> [Task goal] In the data that follows, find the line with "[198, 189, 243, 210]"; transcribe it, every later line up to the one with "[516, 138, 556, 178]", and that line as well, exactly and with no others.

> [Listed records]
Content starts

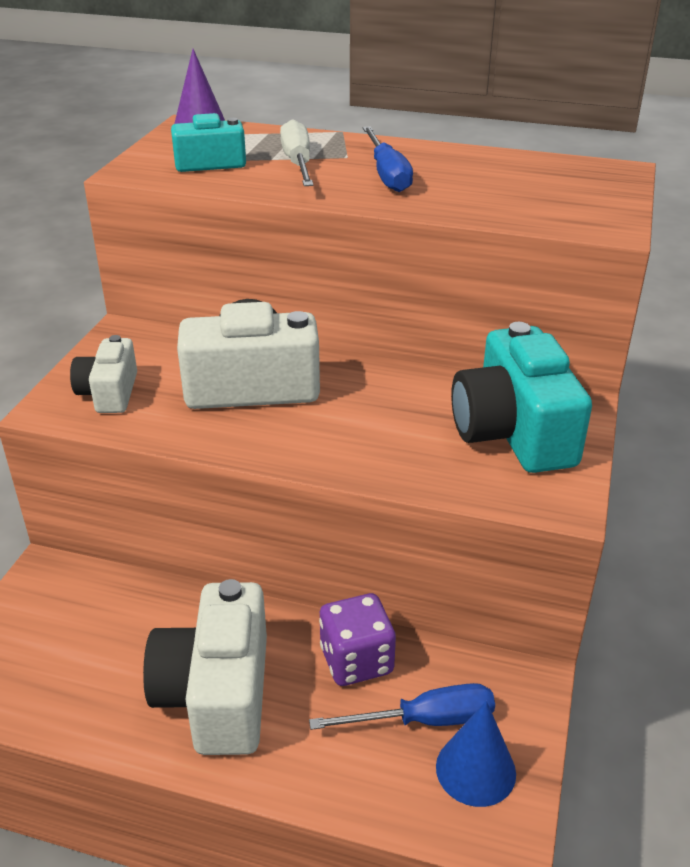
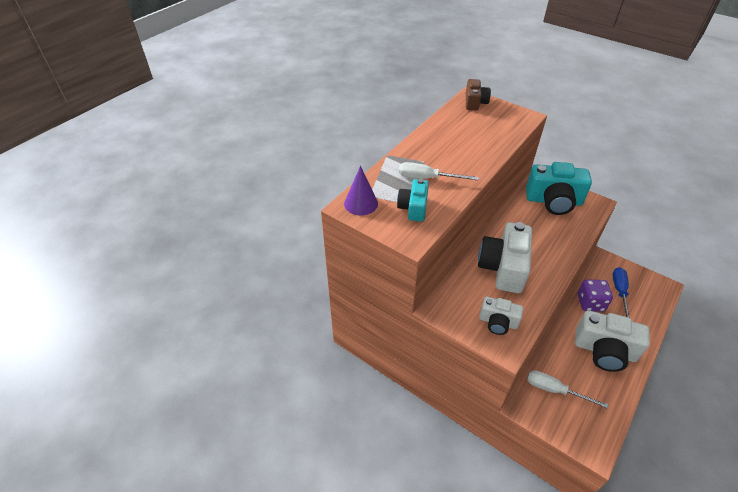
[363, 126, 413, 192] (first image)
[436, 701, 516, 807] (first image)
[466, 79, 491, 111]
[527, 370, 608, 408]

Content ends
Content starts

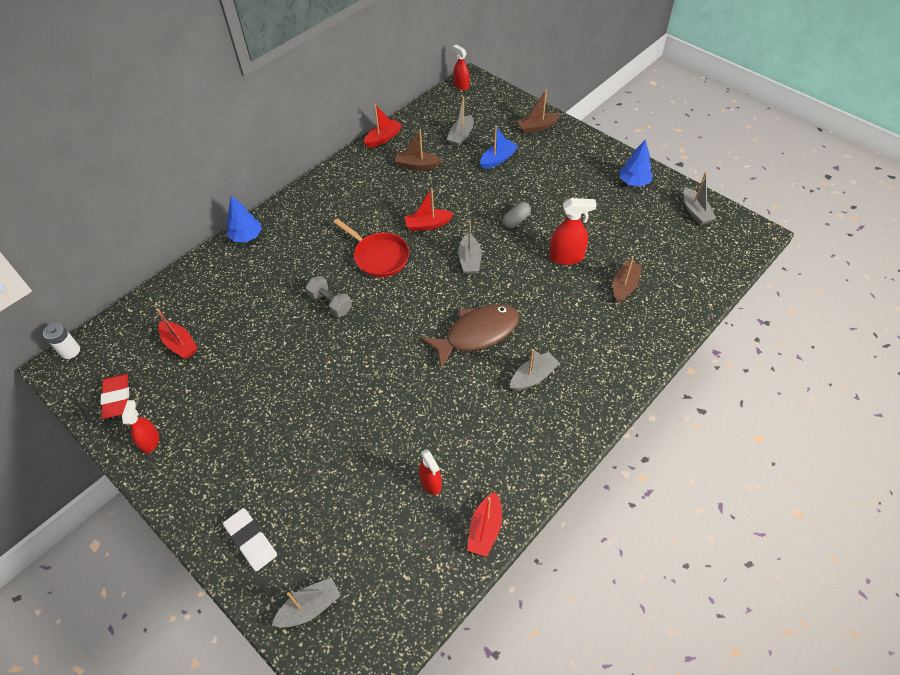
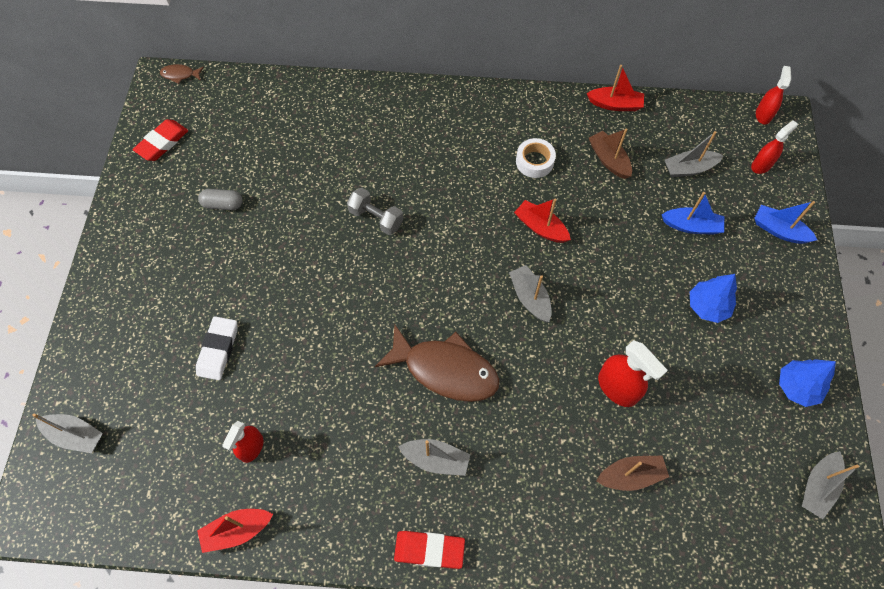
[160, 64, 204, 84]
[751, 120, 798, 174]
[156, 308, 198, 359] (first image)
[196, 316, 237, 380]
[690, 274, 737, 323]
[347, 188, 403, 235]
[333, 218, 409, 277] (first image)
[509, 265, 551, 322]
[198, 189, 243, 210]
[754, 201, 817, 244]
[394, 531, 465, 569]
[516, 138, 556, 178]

Content ends
Content starts

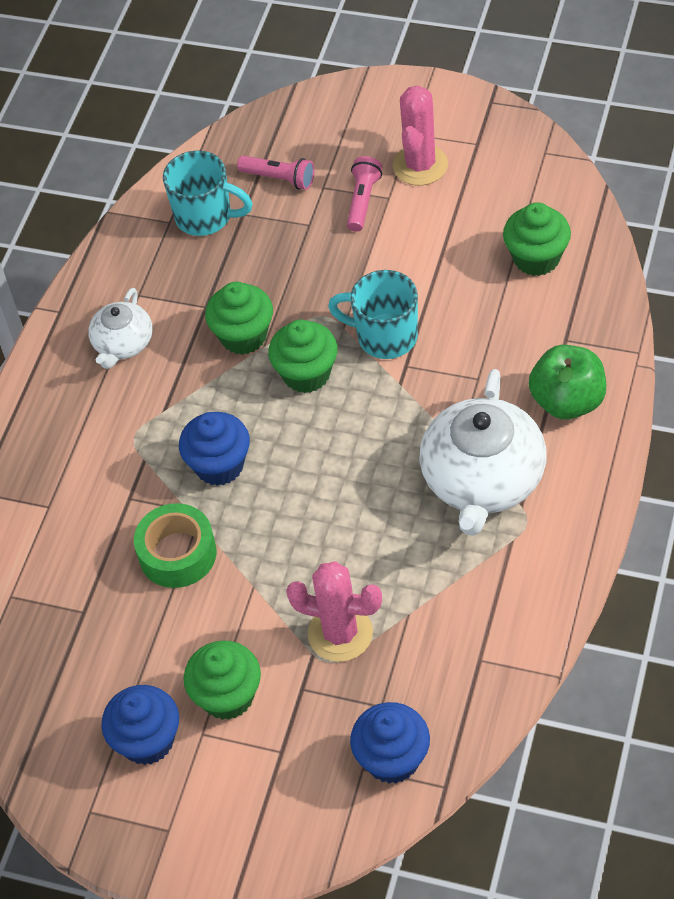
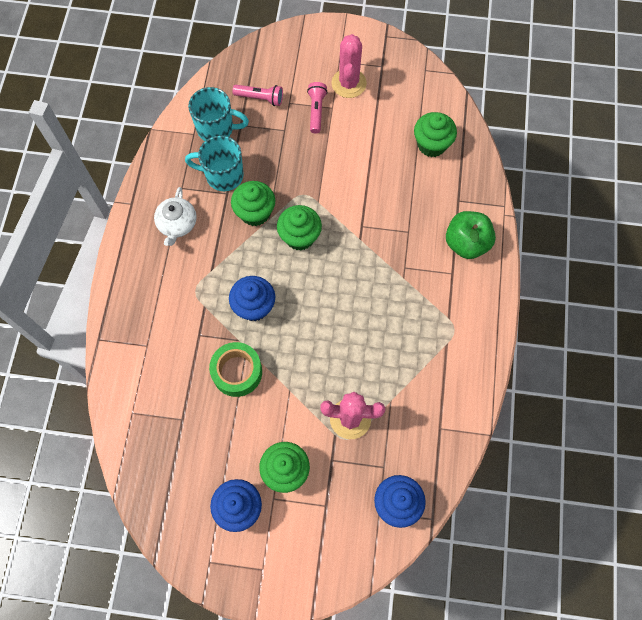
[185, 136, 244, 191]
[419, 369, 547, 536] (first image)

Content ends

> [Reply to the task]
[198, 189, 243, 210]
[754, 201, 817, 244]
[394, 531, 465, 569]
[516, 138, 556, 178]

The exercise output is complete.